• Prompt: Scan the data below and pick out the lines containing the word "AGND".

• Records shown:
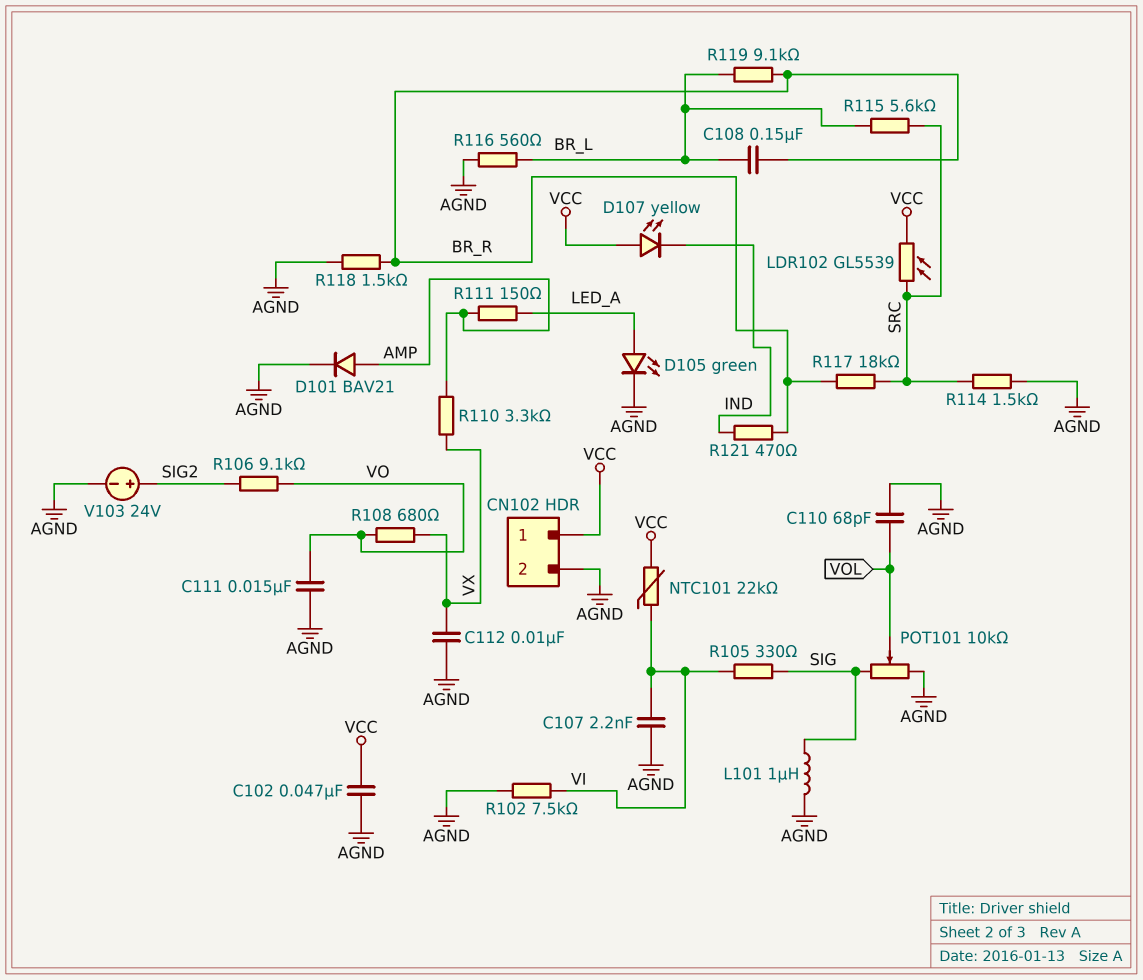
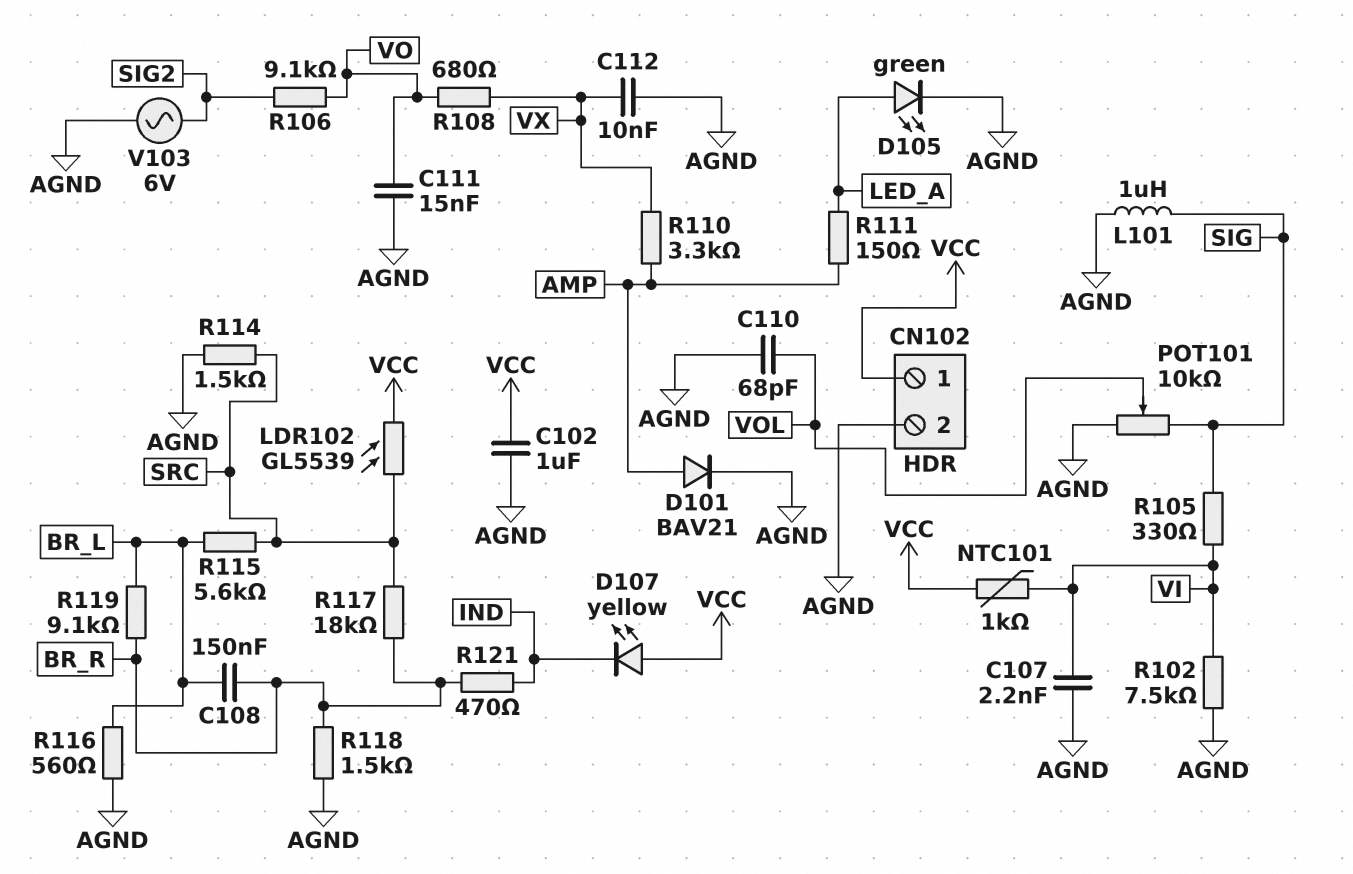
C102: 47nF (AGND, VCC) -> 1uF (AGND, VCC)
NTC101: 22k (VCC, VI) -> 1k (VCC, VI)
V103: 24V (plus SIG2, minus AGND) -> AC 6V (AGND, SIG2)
--
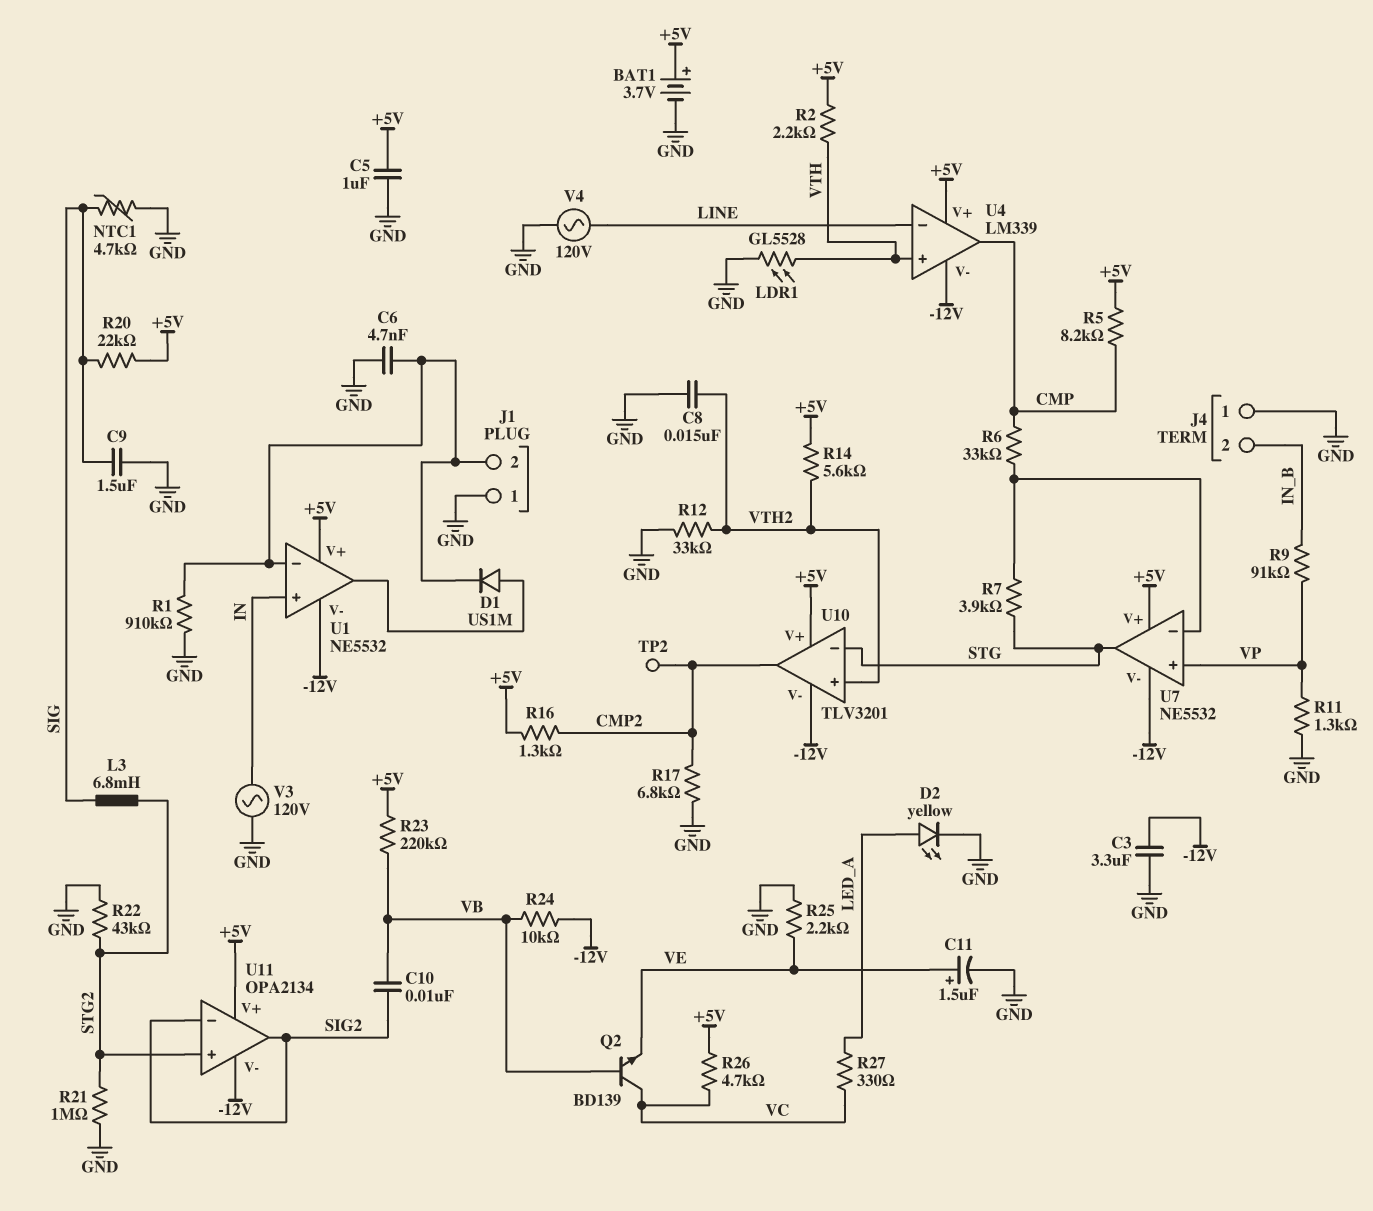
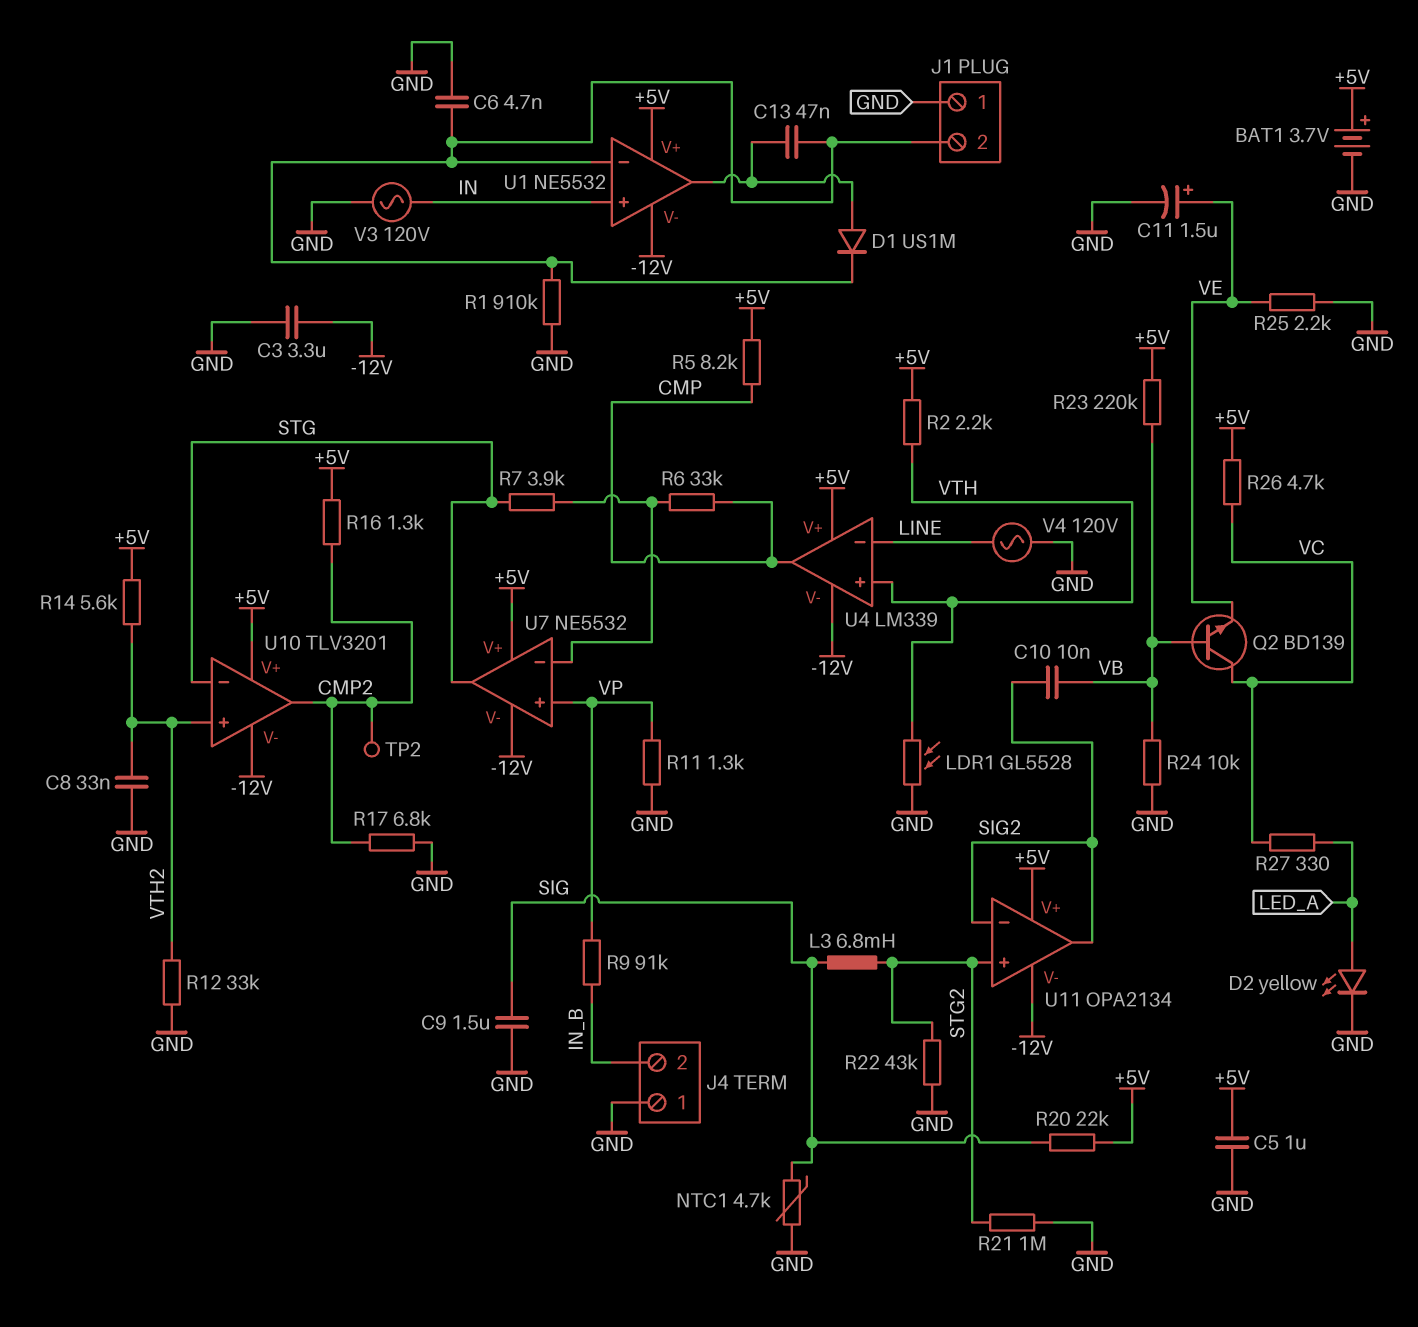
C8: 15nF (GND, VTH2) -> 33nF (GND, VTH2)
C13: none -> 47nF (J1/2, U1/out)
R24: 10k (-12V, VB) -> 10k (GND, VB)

• Answer below:
C102: 47nF (AGND, VCC) -> 1uF (AGND, VCC)
V103: 24V (plus SIG2, minus AGND) -> AC 6V (AGND, SIG2)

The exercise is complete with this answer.